[Data records]
* * *

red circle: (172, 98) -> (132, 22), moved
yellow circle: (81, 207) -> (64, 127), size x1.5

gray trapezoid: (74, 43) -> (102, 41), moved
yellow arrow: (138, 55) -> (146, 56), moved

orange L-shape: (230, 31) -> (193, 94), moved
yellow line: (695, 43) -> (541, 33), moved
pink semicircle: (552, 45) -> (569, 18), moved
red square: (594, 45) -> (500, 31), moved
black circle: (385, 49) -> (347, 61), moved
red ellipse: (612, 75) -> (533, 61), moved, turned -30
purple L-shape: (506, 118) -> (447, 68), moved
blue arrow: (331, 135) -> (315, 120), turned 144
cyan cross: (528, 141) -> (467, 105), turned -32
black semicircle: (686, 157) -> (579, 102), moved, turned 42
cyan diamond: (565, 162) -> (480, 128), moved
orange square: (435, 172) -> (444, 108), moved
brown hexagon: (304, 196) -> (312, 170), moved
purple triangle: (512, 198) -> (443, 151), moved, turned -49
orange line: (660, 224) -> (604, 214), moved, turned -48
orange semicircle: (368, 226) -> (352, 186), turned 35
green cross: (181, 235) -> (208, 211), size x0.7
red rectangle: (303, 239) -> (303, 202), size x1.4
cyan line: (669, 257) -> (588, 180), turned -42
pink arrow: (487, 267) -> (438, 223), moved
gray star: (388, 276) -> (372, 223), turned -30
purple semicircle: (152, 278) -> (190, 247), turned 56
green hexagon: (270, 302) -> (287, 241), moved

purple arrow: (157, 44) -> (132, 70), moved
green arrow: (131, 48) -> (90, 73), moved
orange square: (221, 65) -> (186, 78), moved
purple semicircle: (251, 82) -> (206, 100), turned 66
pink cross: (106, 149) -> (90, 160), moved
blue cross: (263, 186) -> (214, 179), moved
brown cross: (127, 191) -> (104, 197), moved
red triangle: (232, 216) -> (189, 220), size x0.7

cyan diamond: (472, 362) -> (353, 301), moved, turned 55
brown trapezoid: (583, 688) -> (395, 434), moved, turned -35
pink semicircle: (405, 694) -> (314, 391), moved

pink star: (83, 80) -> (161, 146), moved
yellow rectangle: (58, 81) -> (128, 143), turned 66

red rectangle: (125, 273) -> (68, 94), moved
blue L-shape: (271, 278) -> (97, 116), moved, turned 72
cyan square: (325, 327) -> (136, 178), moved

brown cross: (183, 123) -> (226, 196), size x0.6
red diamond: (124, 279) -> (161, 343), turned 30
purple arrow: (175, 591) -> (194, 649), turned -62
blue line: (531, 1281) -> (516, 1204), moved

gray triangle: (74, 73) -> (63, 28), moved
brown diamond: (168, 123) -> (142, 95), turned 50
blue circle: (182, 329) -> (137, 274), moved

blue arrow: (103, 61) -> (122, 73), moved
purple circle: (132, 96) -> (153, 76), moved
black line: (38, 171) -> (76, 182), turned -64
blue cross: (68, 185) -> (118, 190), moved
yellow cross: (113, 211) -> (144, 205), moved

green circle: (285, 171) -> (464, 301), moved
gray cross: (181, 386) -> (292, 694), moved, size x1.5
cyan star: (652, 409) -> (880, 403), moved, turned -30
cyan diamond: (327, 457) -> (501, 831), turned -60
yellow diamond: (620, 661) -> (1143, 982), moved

* * *

ASSIGNMENT.
Take the lines from the top of the data through the one that contains "cyan cross: (528, 141)" and copy them exactly, leaving out every line after it.

SOLUTION FOR THIS EXERCISE.
red circle: (172, 98) -> (132, 22), moved
yellow circle: (81, 207) -> (64, 127), size x1.5

gray trapezoid: (74, 43) -> (102, 41), moved
yellow arrow: (138, 55) -> (146, 56), moved

orange L-shape: (230, 31) -> (193, 94), moved
yellow line: (695, 43) -> (541, 33), moved
pink semicircle: (552, 45) -> (569, 18), moved
red square: (594, 45) -> (500, 31), moved
black circle: (385, 49) -> (347, 61), moved
red ellipse: (612, 75) -> (533, 61), moved, turned -30
purple L-shape: (506, 118) -> (447, 68), moved
blue arrow: (331, 135) -> (315, 120), turned 144
cyan cross: (528, 141) -> (467, 105), turned -32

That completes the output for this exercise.